Entries taken from a collection:
== Segment start ==

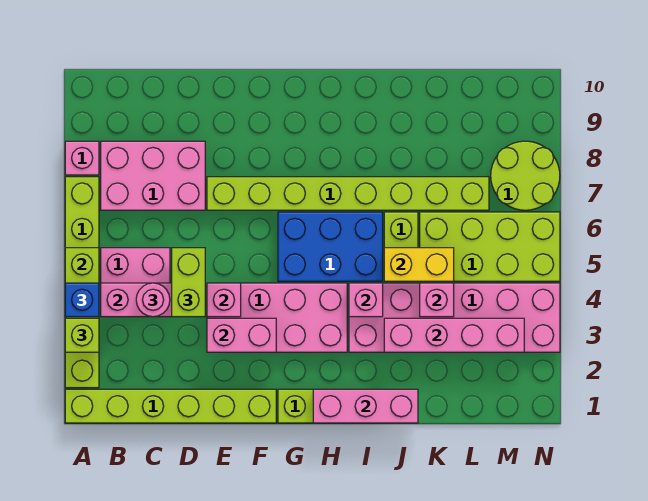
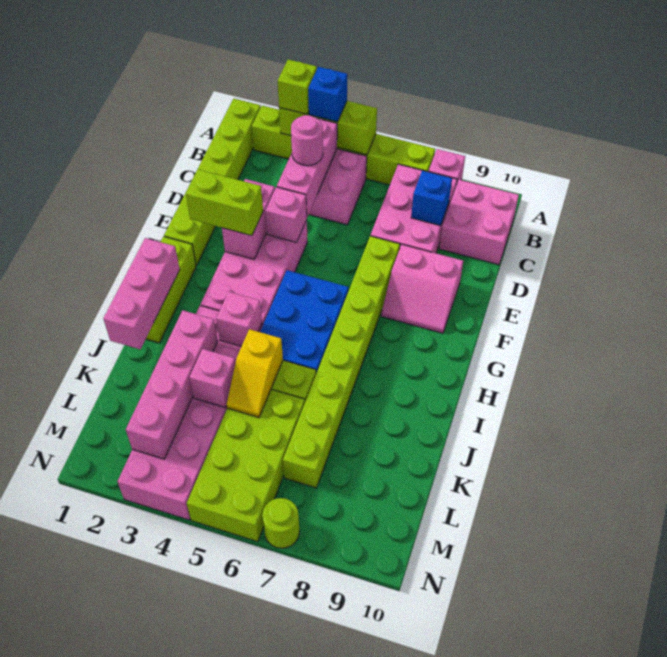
none -> pink brick B9:C10 level 1
none -> blue brick C8 level 2
lime brick D4:D5 level 3 -> lime brick F2:F3 level 3
none -> pink slope E8:F9 level 1 top E
yellow brick J5:K5 level 2 -> yellow slope J5:K5 level 2 top J
lime round brick M7:N8 level 1 -> lime round brick N7 level 1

== Segment end ==

■ Problem description ■
Reproduce the entries above word for word. Pictures stay out.

■ Answer to the problem ■
none -> pink brick B9:C10 level 1
none -> blue brick C8 level 2
lime brick D4:D5 level 3 -> lime brick F2:F3 level 3
none -> pink slope E8:F9 level 1 top E
yellow brick J5:K5 level 2 -> yellow slope J5:K5 level 2 top J
lime round brick M7:N8 level 1 -> lime round brick N7 level 1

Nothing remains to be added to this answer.